Below are entries to examine: work out how many lines contain the word "camera", and give only that number.

Data to process section start

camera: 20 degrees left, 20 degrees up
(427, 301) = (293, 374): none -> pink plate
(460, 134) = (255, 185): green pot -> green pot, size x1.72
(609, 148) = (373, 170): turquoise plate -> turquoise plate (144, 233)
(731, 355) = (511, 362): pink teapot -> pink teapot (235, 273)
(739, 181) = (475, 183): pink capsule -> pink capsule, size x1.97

Data to process section end
Data to process section start

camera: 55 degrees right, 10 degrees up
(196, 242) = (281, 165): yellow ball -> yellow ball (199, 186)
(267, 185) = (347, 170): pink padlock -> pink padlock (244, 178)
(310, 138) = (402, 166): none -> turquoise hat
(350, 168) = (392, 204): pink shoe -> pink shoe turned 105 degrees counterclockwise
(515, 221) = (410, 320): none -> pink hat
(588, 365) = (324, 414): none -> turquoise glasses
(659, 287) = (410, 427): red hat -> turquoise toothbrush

Data to process section end

- **Your solution**
2